Once the pictures are removed, return each record below exactly as written.

Task material -
^^^^^^^^^^^^^^^^
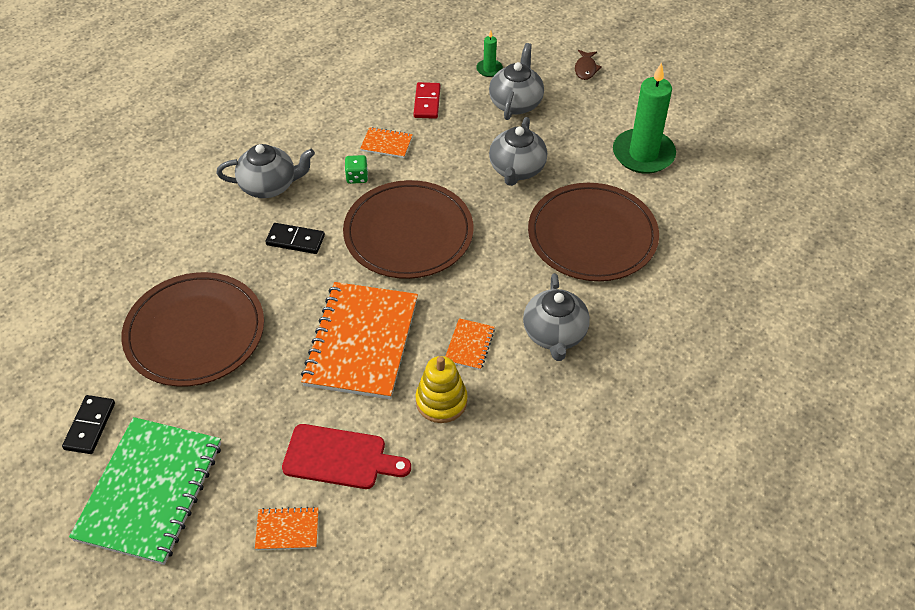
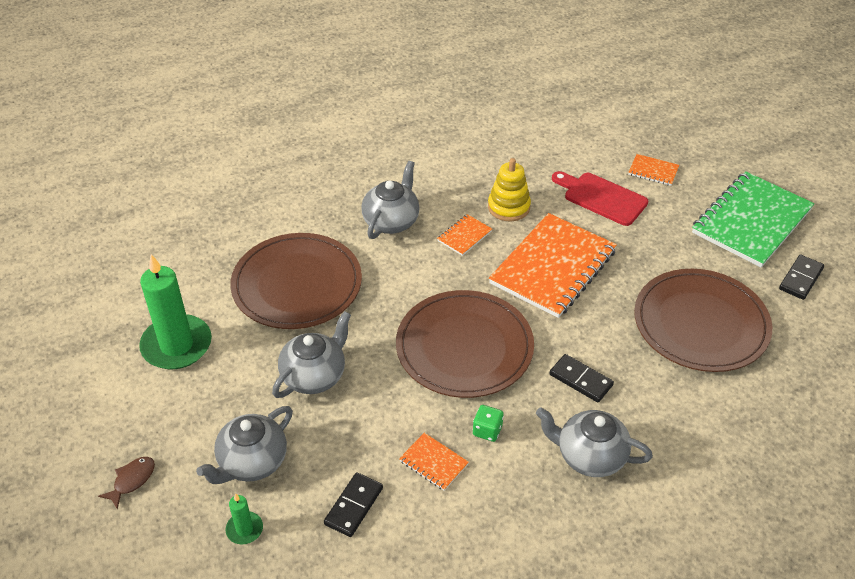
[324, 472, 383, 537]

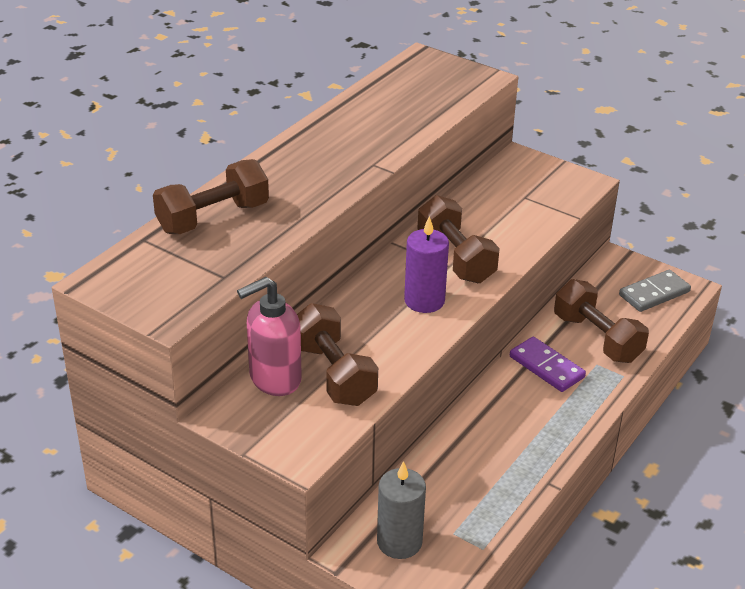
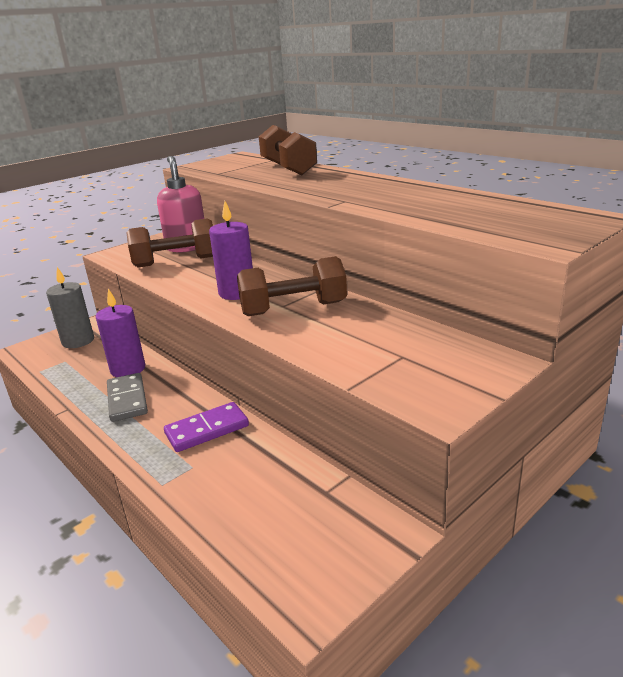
[554, 279, 649, 363] (first image)
[96, 289, 145, 377]
[107, 373, 148, 422]

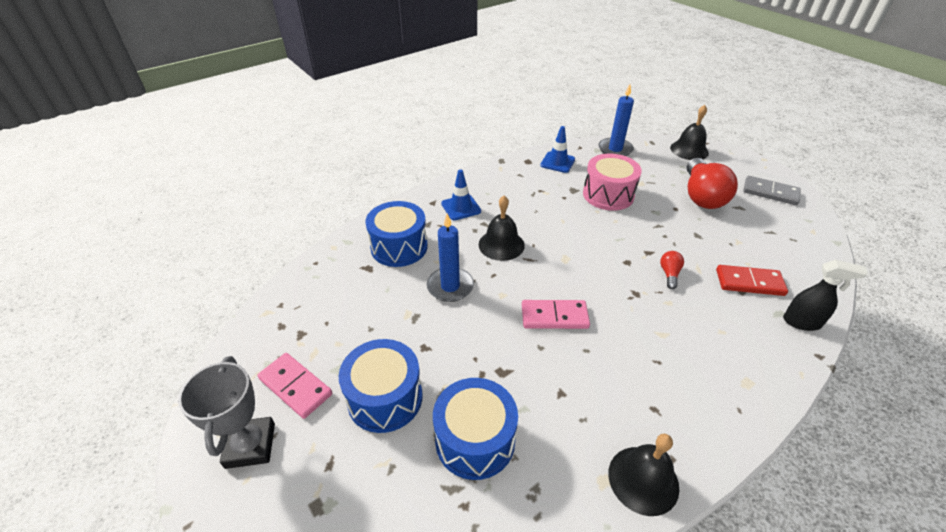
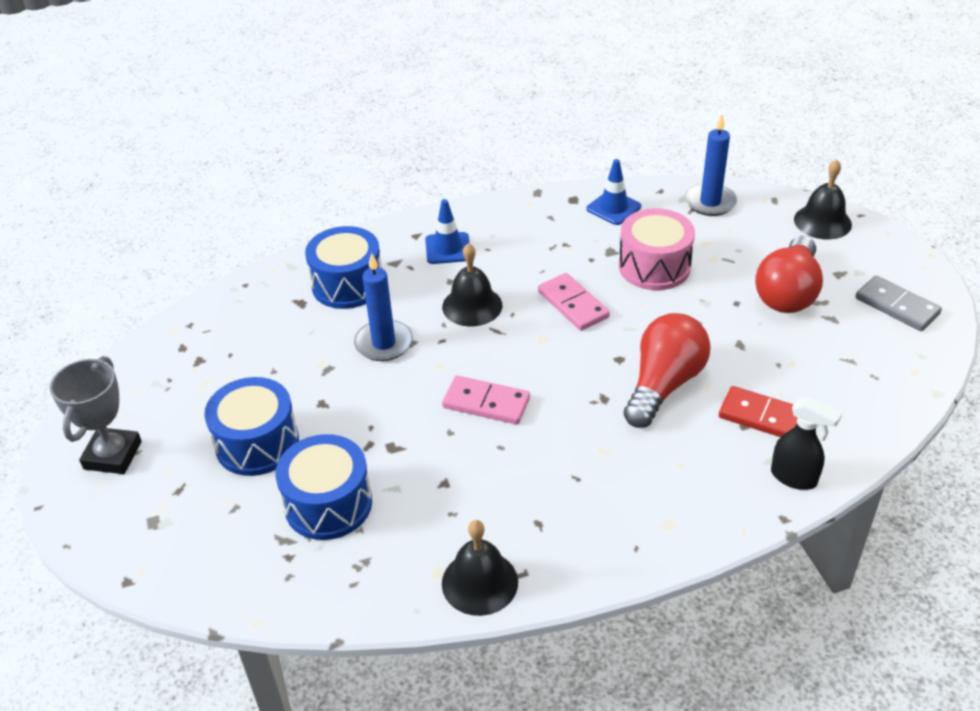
[538, 273, 610, 331]
[623, 313, 711, 428]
^^^^^^^^^^^^^^^^
Solution to this task -
[324, 472, 383, 537]

[554, 279, 649, 363] (first image)
[96, 289, 145, 377]
[107, 373, 148, 422]

[538, 273, 610, 331]
[623, 313, 711, 428]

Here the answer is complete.